Your objective —
Report the count of lines in the records below that hold the word "poêle", omitting everything but the number.

Data shown —

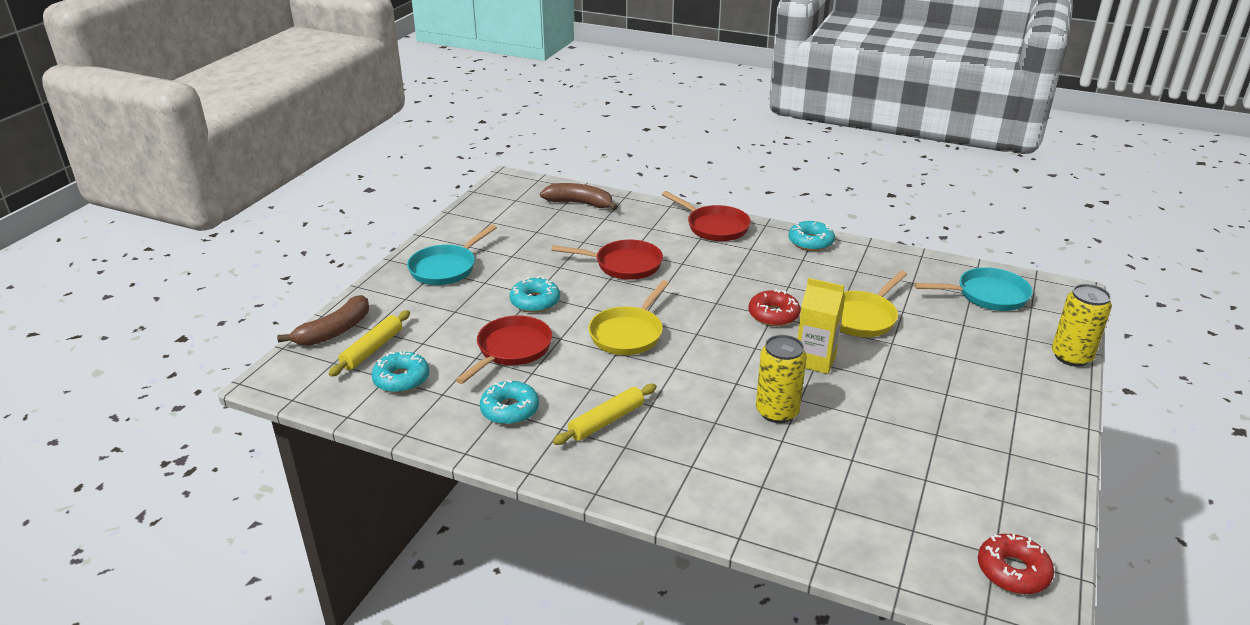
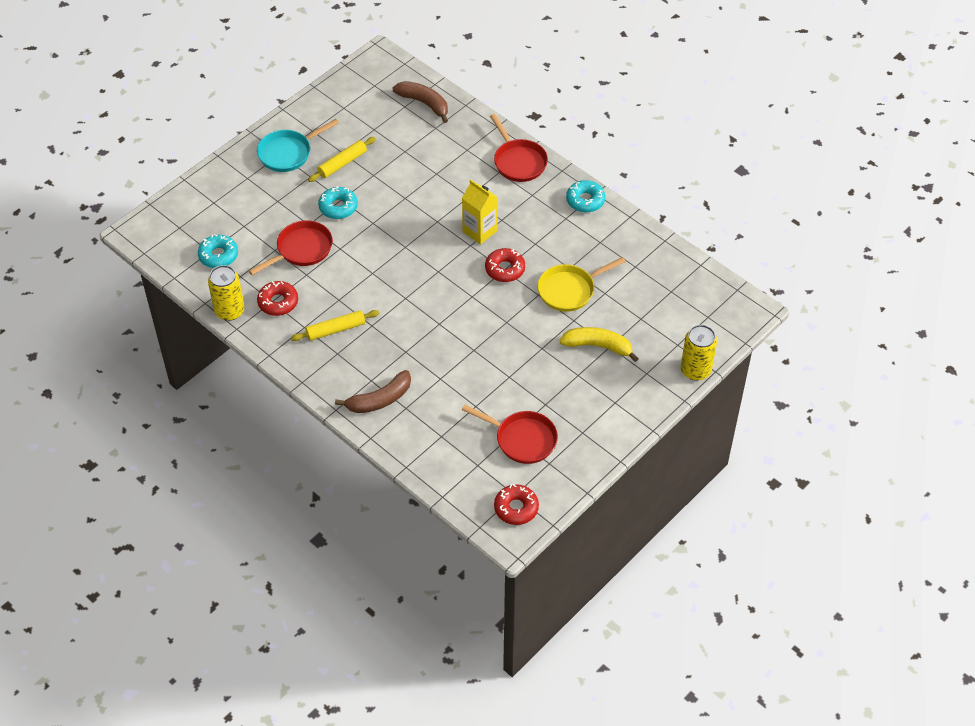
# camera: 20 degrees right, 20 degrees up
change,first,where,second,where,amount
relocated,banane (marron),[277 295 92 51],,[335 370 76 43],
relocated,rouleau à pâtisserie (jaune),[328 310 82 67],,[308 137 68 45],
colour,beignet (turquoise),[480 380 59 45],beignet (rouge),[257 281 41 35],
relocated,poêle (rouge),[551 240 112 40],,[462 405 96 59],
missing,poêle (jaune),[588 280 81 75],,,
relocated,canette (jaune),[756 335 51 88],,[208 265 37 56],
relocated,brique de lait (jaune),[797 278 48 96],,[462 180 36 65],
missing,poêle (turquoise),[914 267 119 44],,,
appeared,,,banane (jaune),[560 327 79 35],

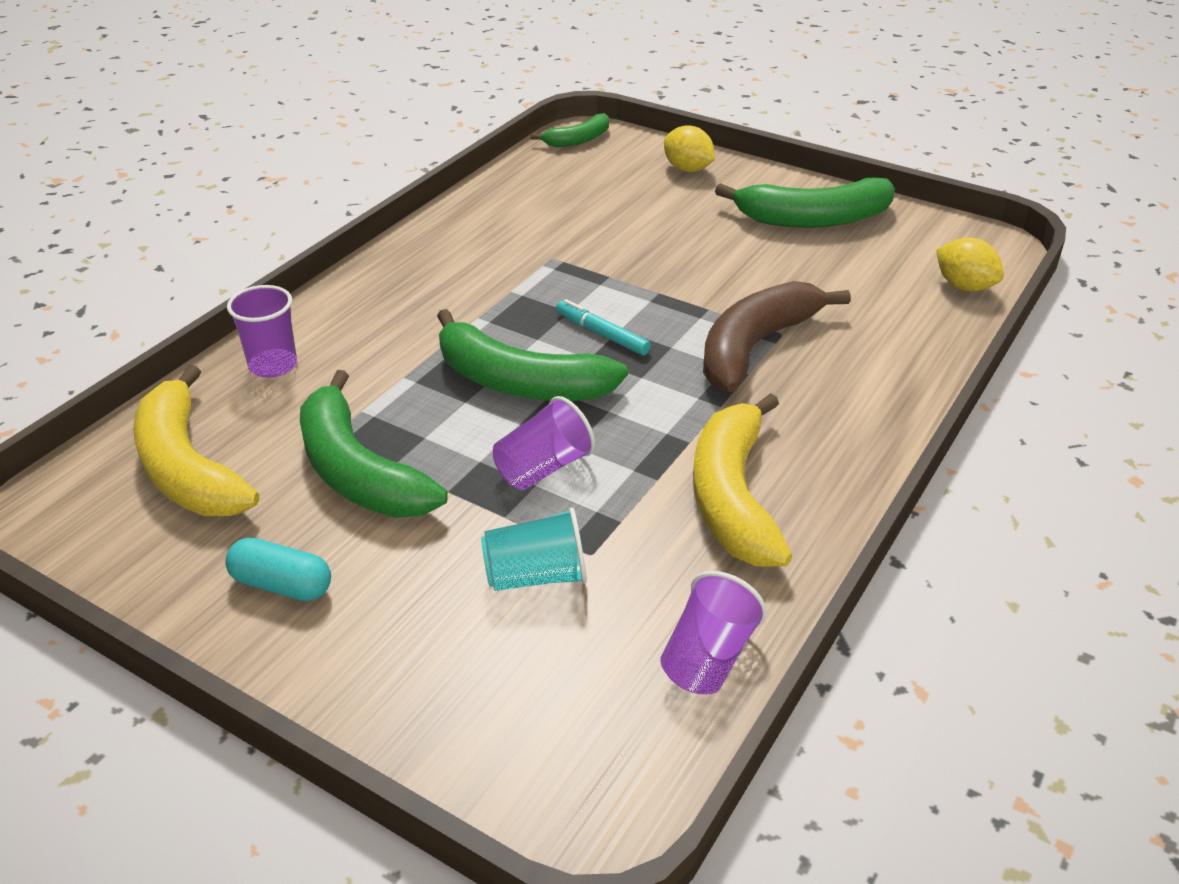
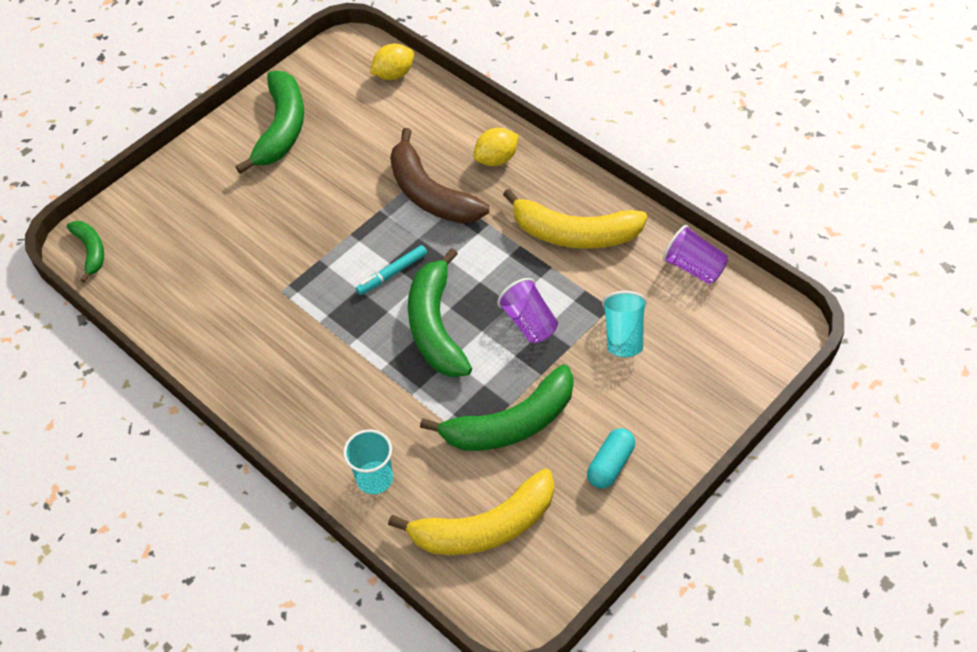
# camera: 75 degrees left, 15 degrees up
change,first,where,second,where,amount
colour,gobelet (violet),[227 285 70 93],gobelet (turquoise),[343 429 50 65],
spun,banane (vert),[437 309 191 92],,[408 248 64 129],135 degrees clockwise
relocated,citron (jaune),[664 125 51 47],,[473 128 46 38],

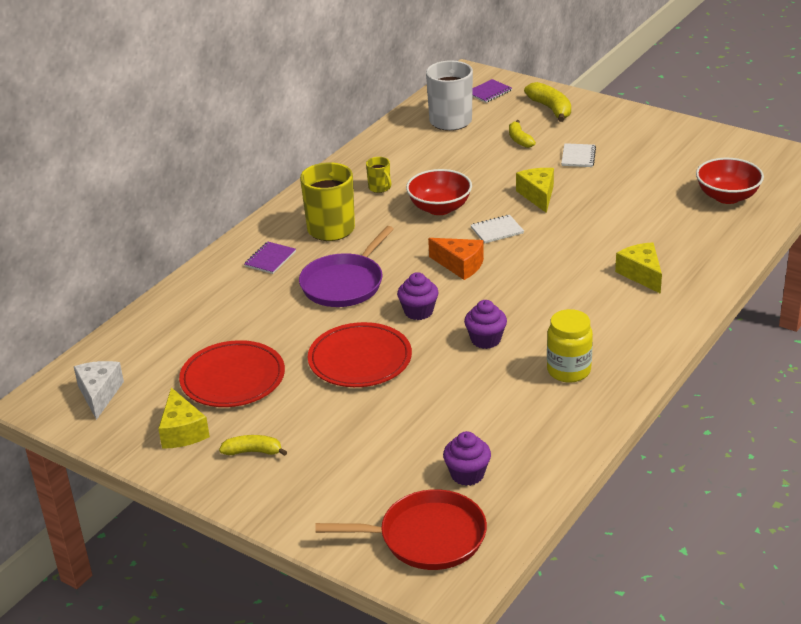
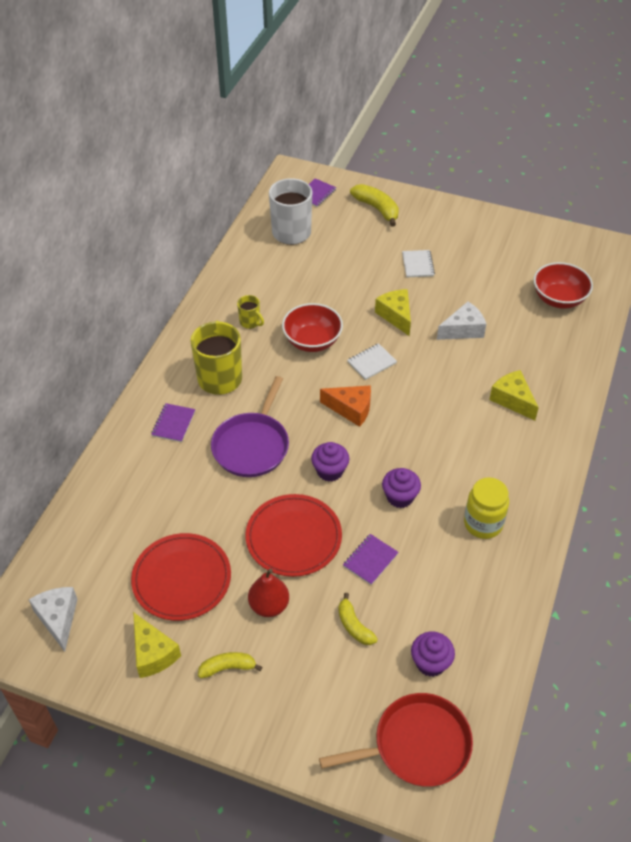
# camera: 15 degrees left, 15 degrees up
change,first,where,second,where,amount
relocated,banane (jaune),[509 120 27 28],,[338 593 40 52],
appeared,,,poire (rouge),[248 568 41 49],
appeared,,,carnet (violet),[343 534 56 51],
appeared,,,fromage (blanc),[437 301 49 39],

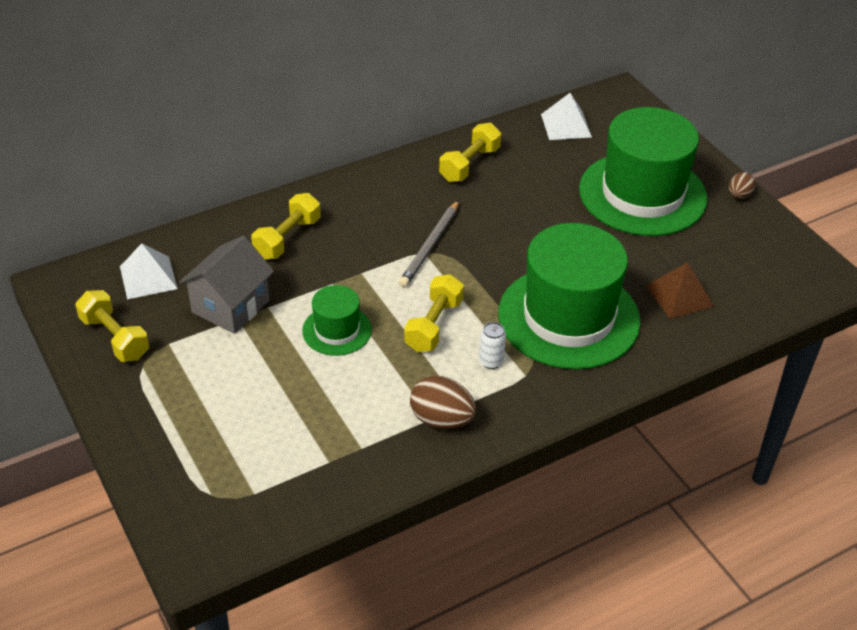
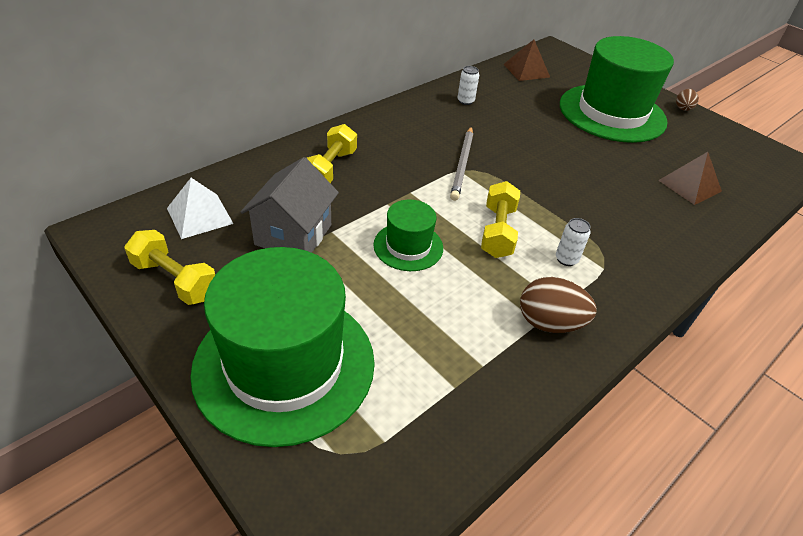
# camera: 15 degrees left, 0 degrees up
change,first,where,second,where,amount
exchanged,haltère (jaune),[439 123 62 59],canette (blanc),[457 66 22 39],
relocated,chapeau (vert),[498 223 143 146],,[190 247 185 200],
colour,pyramide (blanc),[541 93 51 47],pyramide (marron),[503 39 47 42],

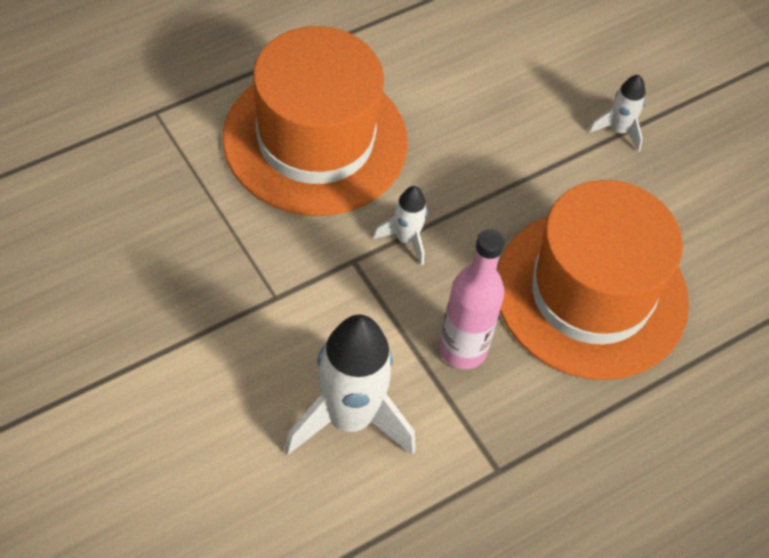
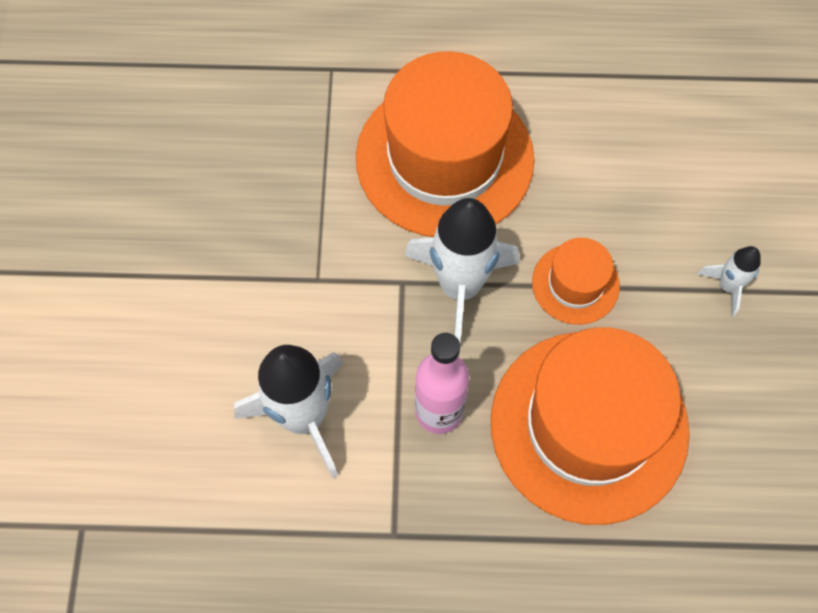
# camera: 40 degrees right, 10 degrees up
change,first,where,second,where,amount
size,fusée (blanc),[373 186 55 79],,[404 198 116 144],x2.04
appeared,,,chapeau (orange),[532 238 88 87],

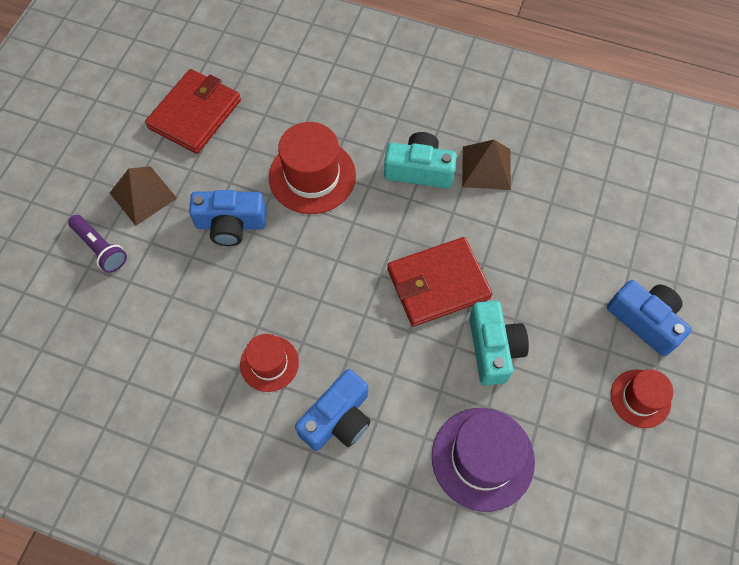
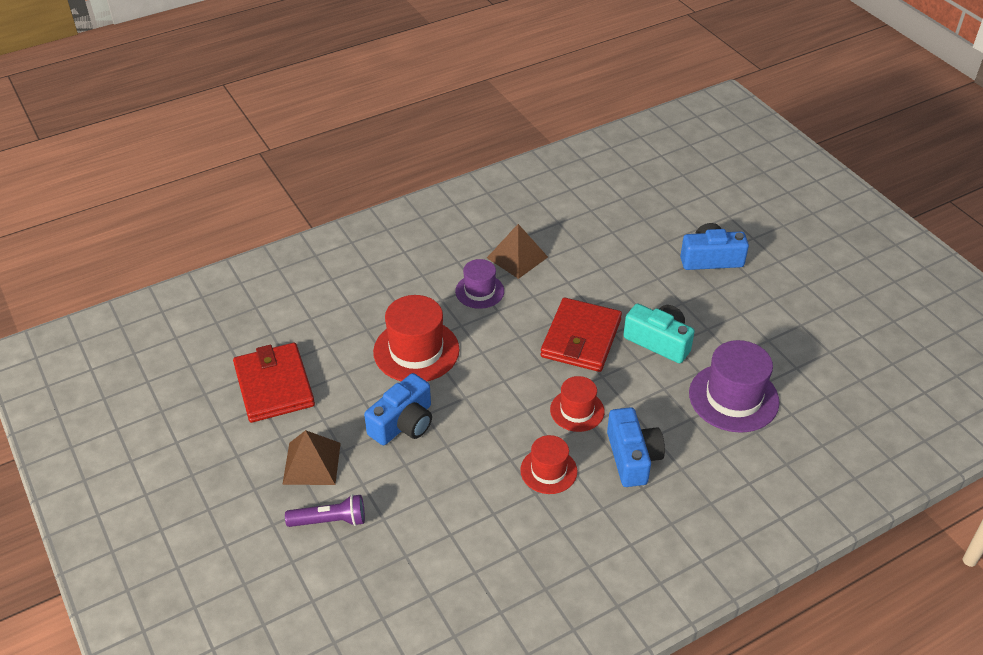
# camera: 50 degrees left, 20 degrees down
change,first,where,second,where,amount
exchanged,appareil photo (turquoise),[384 132 73 56],chapeau (violet),[455 259 49 50],
relocated,chapeau (rouge),[611 369 62 59],,[550 376 55 56],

Result of the exercise —
3